DATA FOR PROCESSING START

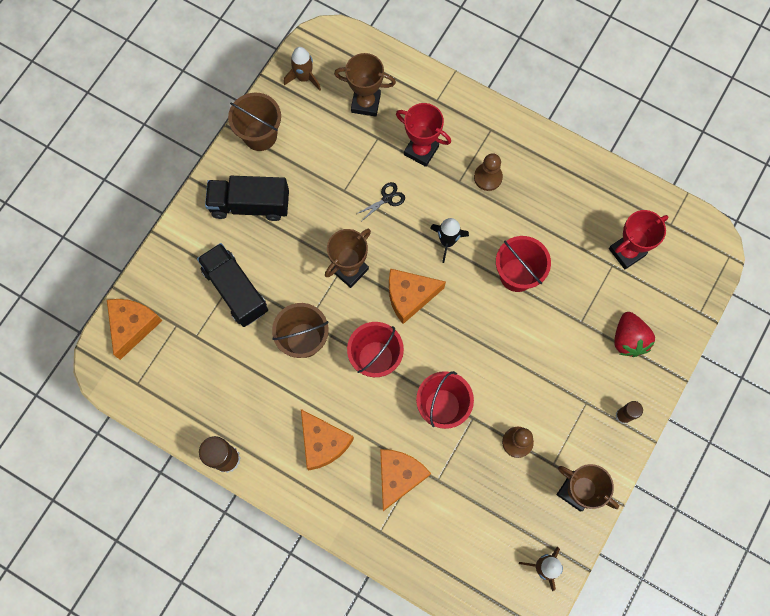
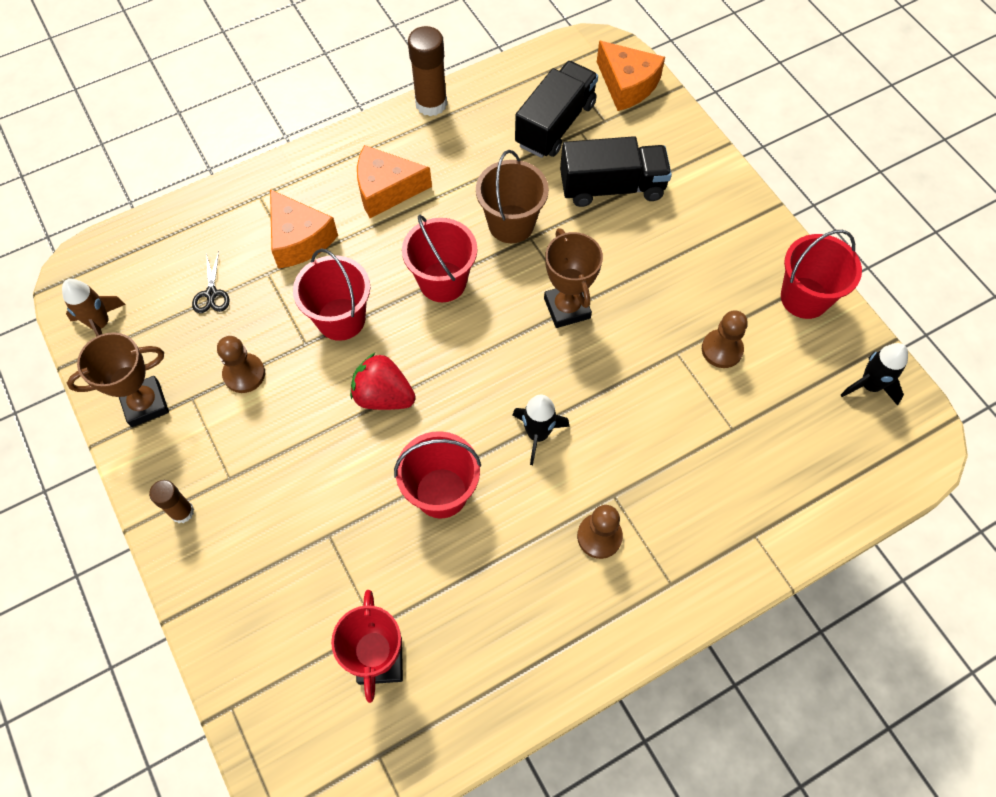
camera: 120 degrees right, 10 degrees down
(250, 205) = (712, 246): black truck -> black truck (555, 124)
(260, 135) = (804, 298): brown bucket -> red bucket
(304, 78) = (869, 386): brown rocket -> black rocket
(326, 166) = (722, 349): none -> brown pawn
(366, 103) = (794, 441): brown trophy -> none
(387, 198) = (638, 395): black scissors -> black scissors (211, 293)
(410, 296) = (493, 354): orange cheese -> none
(421, 150) = (686, 473): red trophy -> none
(628, 339) = (265, 581): red strawberry -> red strawberry (383, 396)

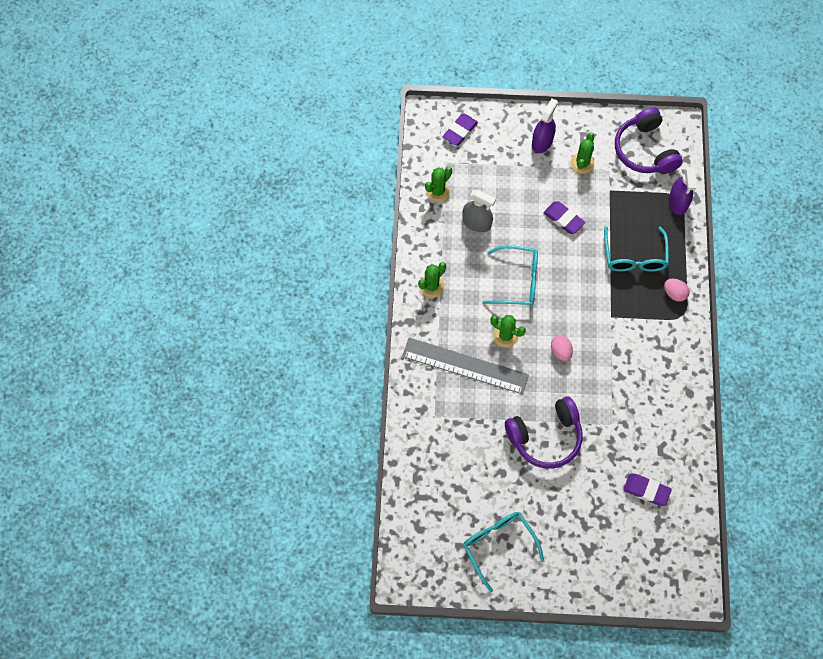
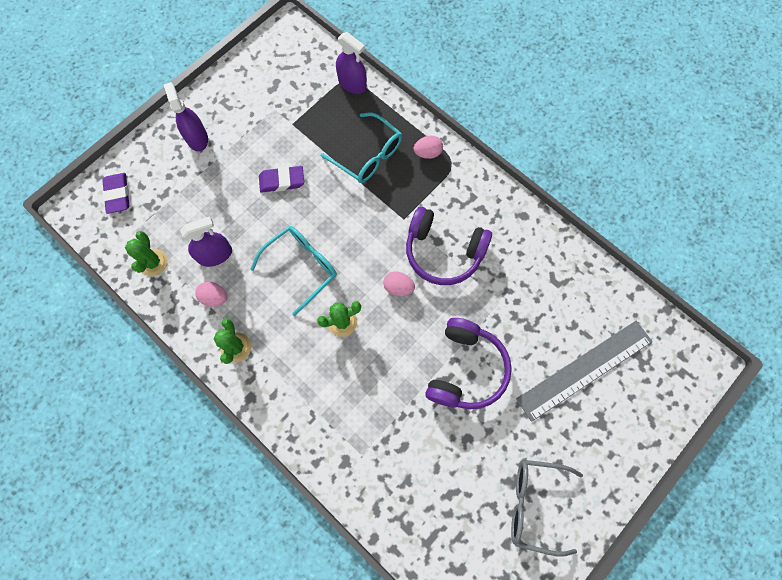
camera: 50 degrees left, 5 degrees up
(450, 247) = (215, 297): none -> pink egg
(465, 366) = (338, 383): grey ruler -> grey ruler (584, 370)
(476, 223) = (215, 255): grey spray bottle -> purple spray bottle
(499, 546) = (535, 504): turquoise glasses -> grey glasses
(582, 163) = (247, 124): green cactus -> none
(644, 150) = (284, 69): purple headphones -> purple headphones (443, 252)
(646, 490) = (582, 324): purple eraser -> none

DATA FOR PROCESSING END

* WORK TO BE COMPLETED:
Leaving out any images, restate every record word for word.

* RESPONSE BELOW:
camera: 120 degrees right, 10 degrees down
(250, 205) = (712, 246): black truck -> black truck (555, 124)
(260, 135) = (804, 298): brown bucket -> red bucket
(304, 78) = (869, 386): brown rocket -> black rocket
(326, 166) = (722, 349): none -> brown pawn
(366, 103) = (794, 441): brown trophy -> none
(387, 198) = (638, 395): black scissors -> black scissors (211, 293)
(410, 296) = (493, 354): orange cheese -> none
(421, 150) = (686, 473): red trophy -> none
(628, 339) = (265, 581): red strawberry -> red strawberry (383, 396)

camera: 50 degrees left, 5 degrees up
(450, 247) = (215, 297): none -> pink egg
(465, 366) = (338, 383): grey ruler -> grey ruler (584, 370)
(476, 223) = (215, 255): grey spray bottle -> purple spray bottle
(499, 546) = (535, 504): turquoise glasses -> grey glasses
(582, 163) = (247, 124): green cactus -> none
(644, 150) = (284, 69): purple headphones -> purple headphones (443, 252)
(646, 490) = (582, 324): purple eraser -> none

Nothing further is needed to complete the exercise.